Data supplied -

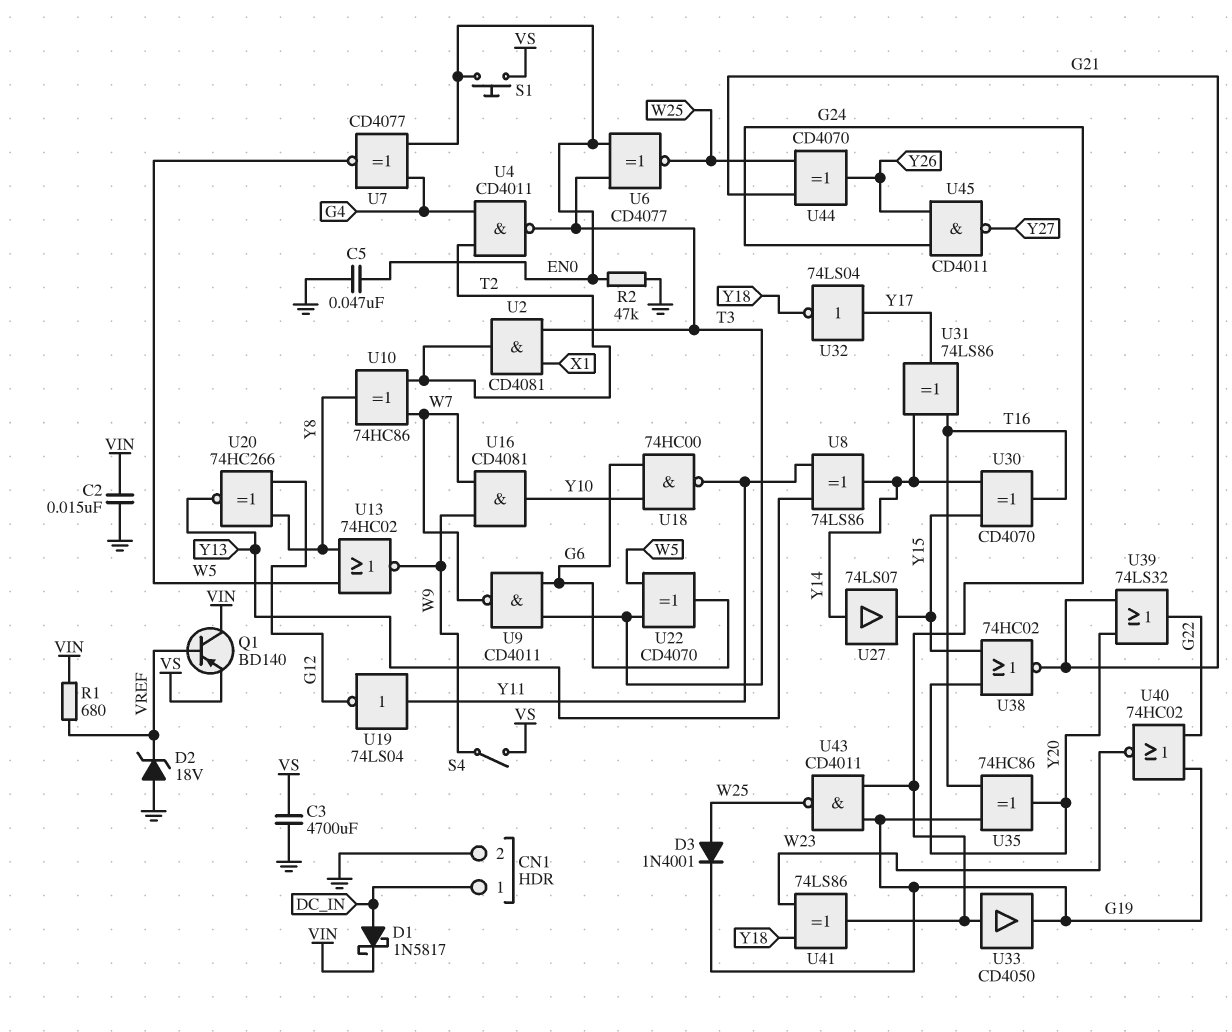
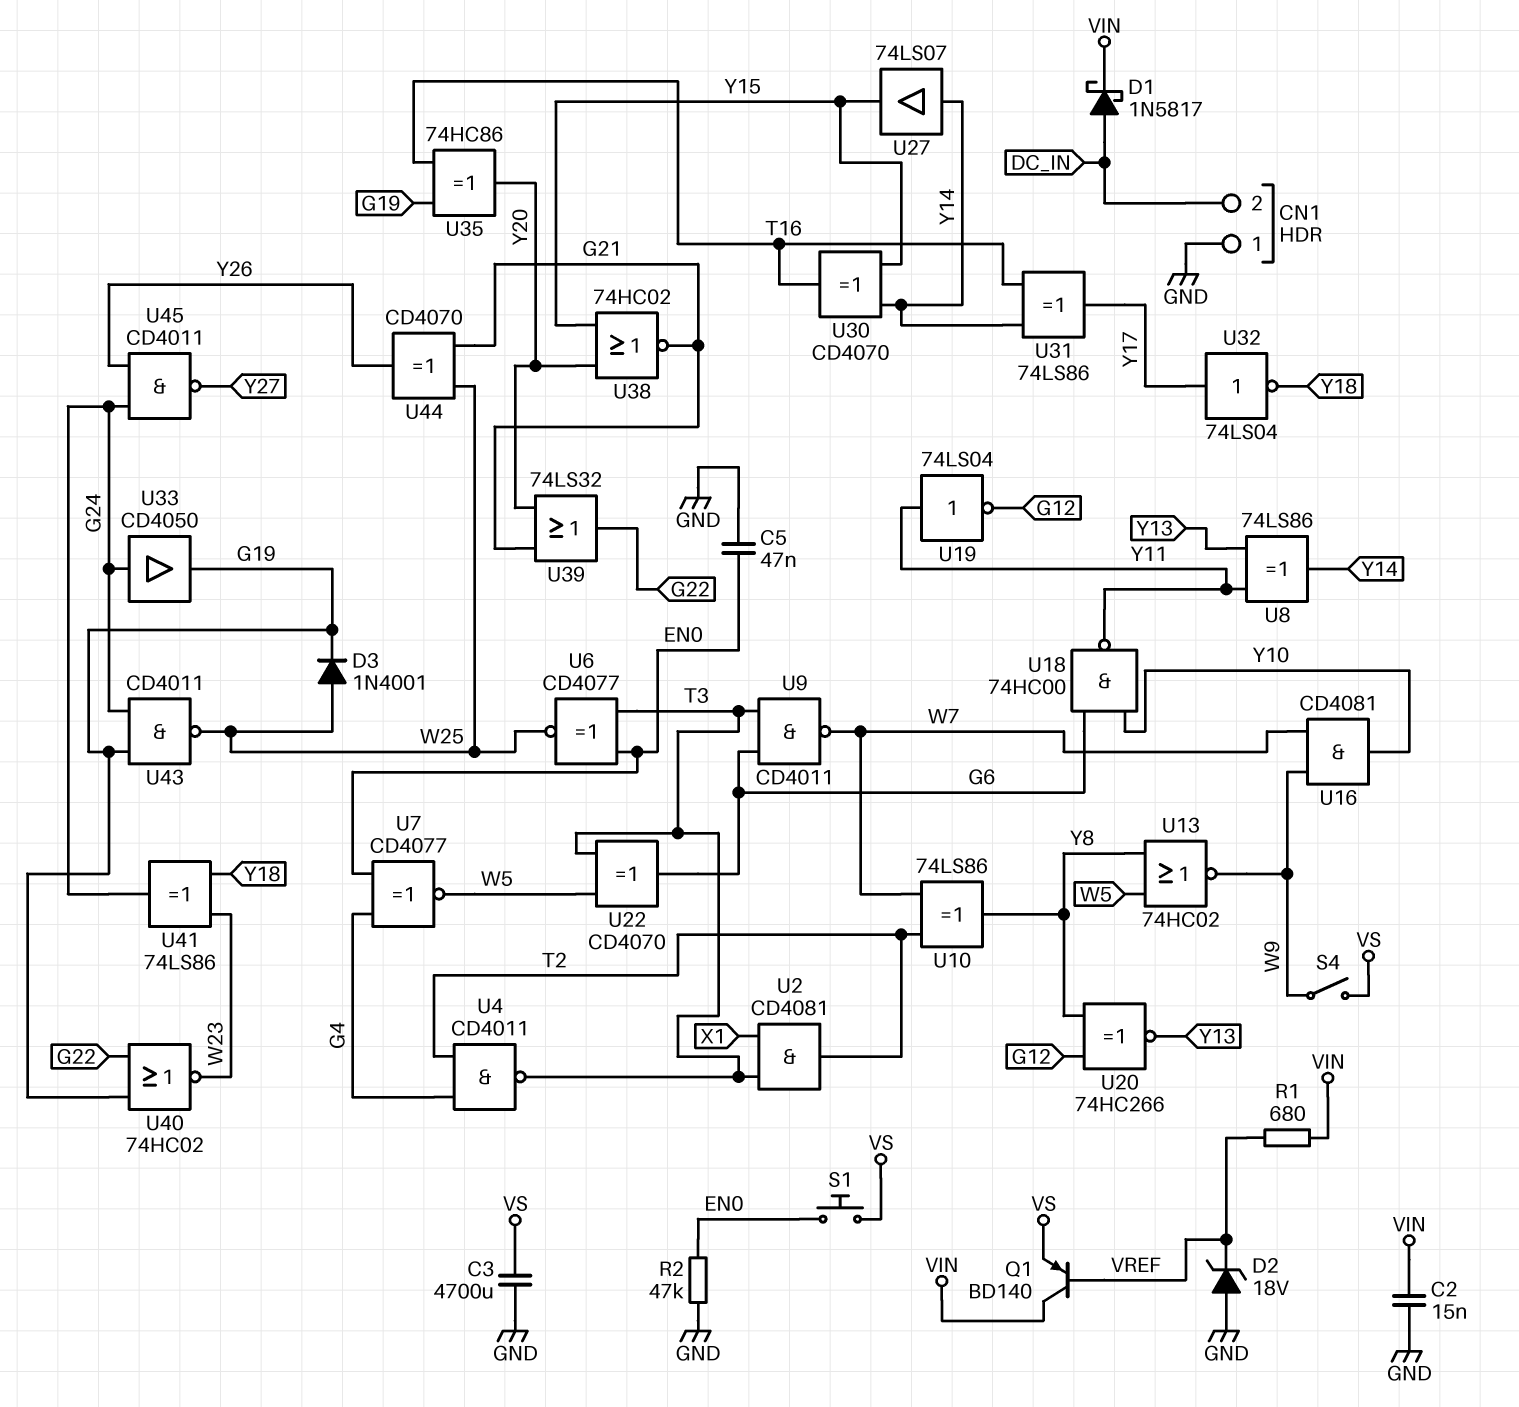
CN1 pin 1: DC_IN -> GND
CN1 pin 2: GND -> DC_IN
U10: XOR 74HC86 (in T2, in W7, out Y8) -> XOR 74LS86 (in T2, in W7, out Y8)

* * *

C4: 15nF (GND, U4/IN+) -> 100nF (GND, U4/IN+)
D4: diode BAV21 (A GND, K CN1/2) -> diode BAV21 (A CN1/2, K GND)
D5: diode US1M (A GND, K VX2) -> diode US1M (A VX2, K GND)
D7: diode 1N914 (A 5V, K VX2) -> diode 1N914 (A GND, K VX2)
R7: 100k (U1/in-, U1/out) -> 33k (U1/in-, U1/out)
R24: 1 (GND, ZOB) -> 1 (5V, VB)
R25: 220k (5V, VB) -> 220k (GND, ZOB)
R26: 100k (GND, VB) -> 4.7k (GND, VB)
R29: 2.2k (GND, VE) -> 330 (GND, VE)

What needs to be done - Output exactly one stretch of the listing: from the line containing "D5: diode US1M" through the line containing "R29: 2.2k (GND, VE) -> 330 (GND, VE)", both end lines included.

Solved problem -
D5: diode US1M (A GND, K VX2) -> diode US1M (A VX2, K GND)
D7: diode 1N914 (A 5V, K VX2) -> diode 1N914 (A GND, K VX2)
R7: 100k (U1/in-, U1/out) -> 33k (U1/in-, U1/out)
R24: 1 (GND, ZOB) -> 1 (5V, VB)
R25: 220k (5V, VB) -> 220k (GND, ZOB)
R26: 100k (GND, VB) -> 4.7k (GND, VB)
R29: 2.2k (GND, VE) -> 330 (GND, VE)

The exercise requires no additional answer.